:: What to do ::
For each line in the data that includes "orange", make a copy.

•••••

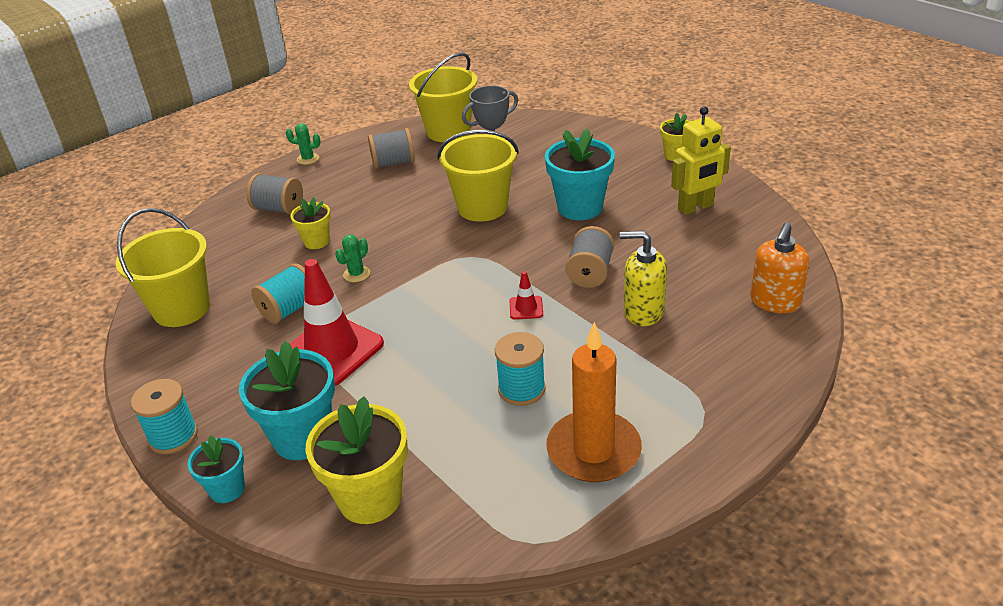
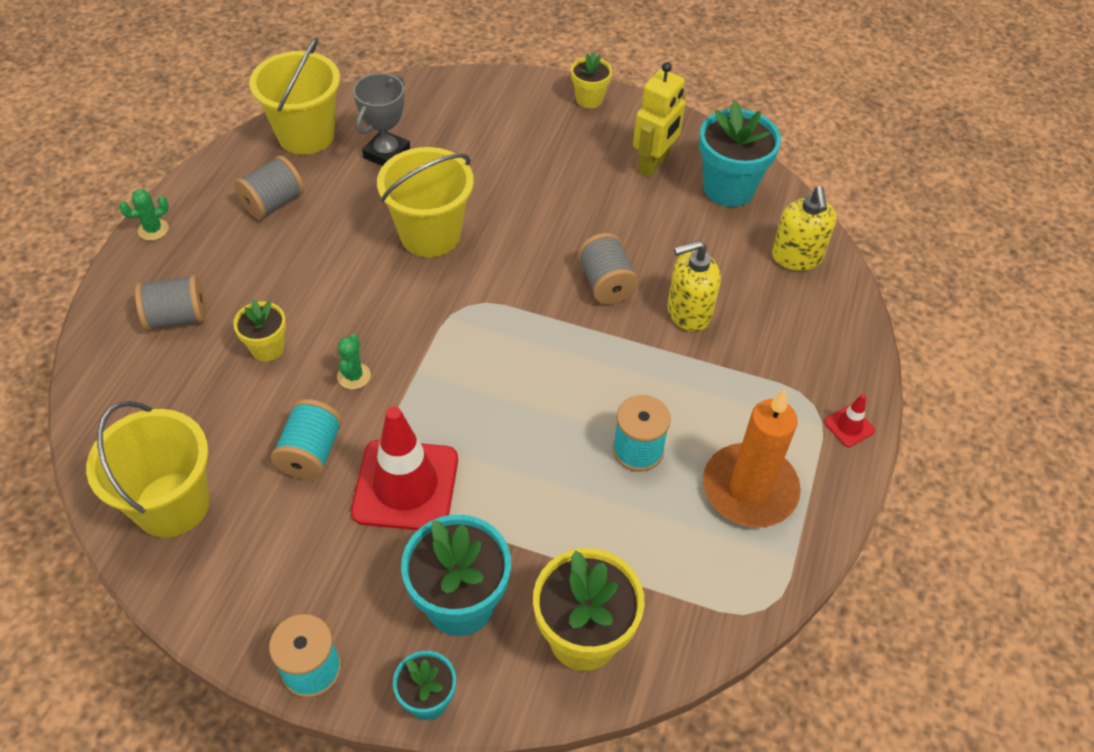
camera: 35 degrees left, 15 degrees up
(526, 308) = (573, 351): red traffic cone -> red traffic cone (849, 426)
(580, 207) = (537, 201): turquoise flower pot -> turquoise flower pot (728, 188)
(775, 302) = (797, 257): orange soap dispenser -> yellow soap dispenser

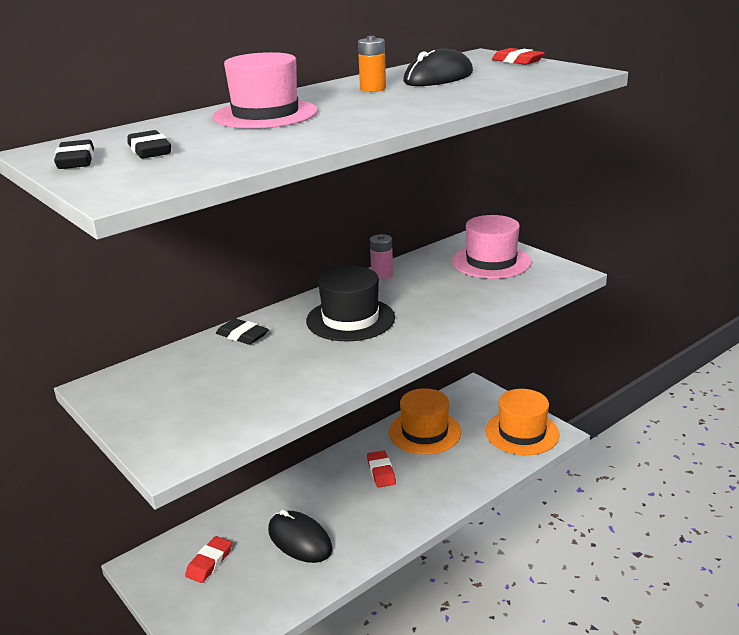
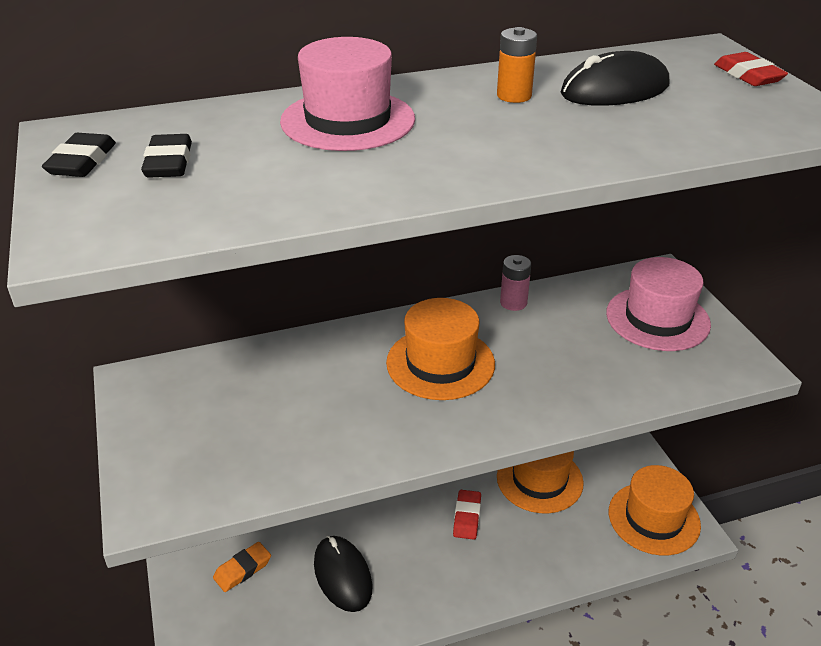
camera: 20 degrees right, 10 degrees up
(209, 562) = (242, 569): red eraser -> orange eraser
(242, 335) = (311, 351): black eraser -> none
(350, 319) = (440, 363): black hat -> orange hat

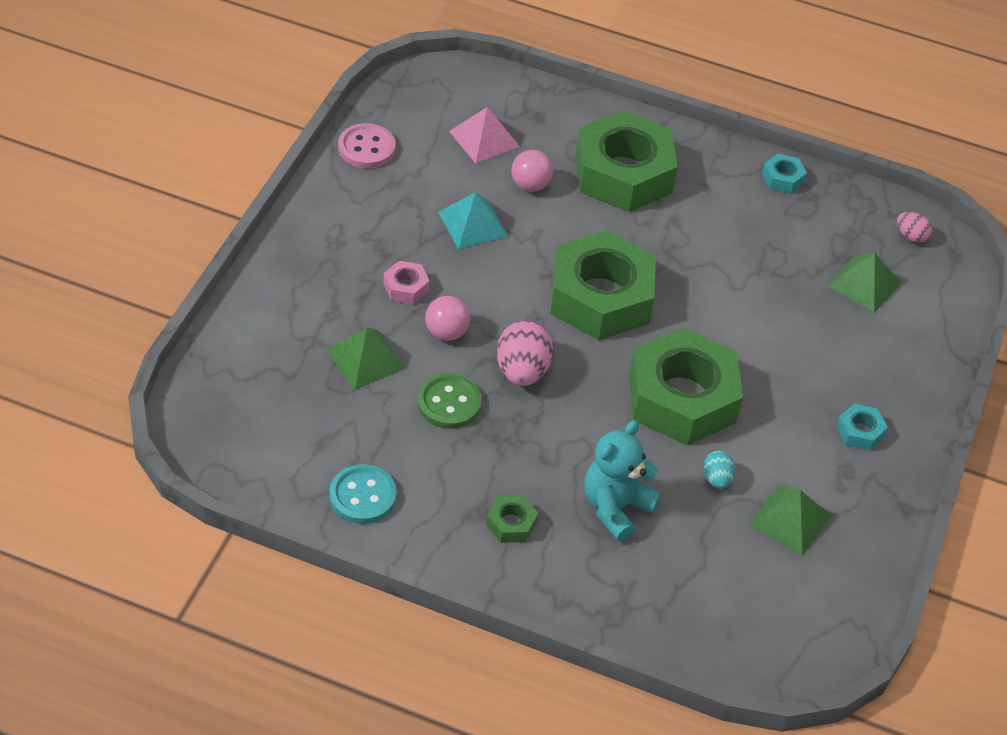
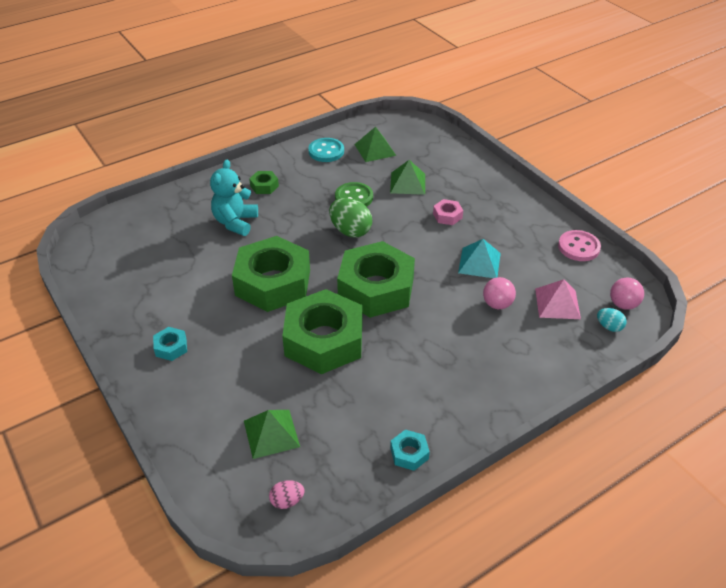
camera: 130 degrees right, 5 degrees down
(446, 332) = (402, 216): pink ball -> pink ball (623, 304)
(522, 371) = (350, 231): pink egg -> green egg
(615, 507) = (235, 222): turquoise teddy bear -> turquoise teddy bear turned 150 degrees counterclockwise
(623, 173) = (478, 358): green nut -> green nut (324, 340)
(716, 479) = (210, 267): turquoise egg -> turquoise egg (609, 327)
(790, 519) = (156, 280): green pyramid -> green pyramid (375, 149)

•••••

:: Solution for this problem ::
(775, 302) = (797, 257): orange soap dispenser -> yellow soap dispenser
(209, 562) = (242, 569): red eraser -> orange eraser
(350, 319) = (440, 363): black hat -> orange hat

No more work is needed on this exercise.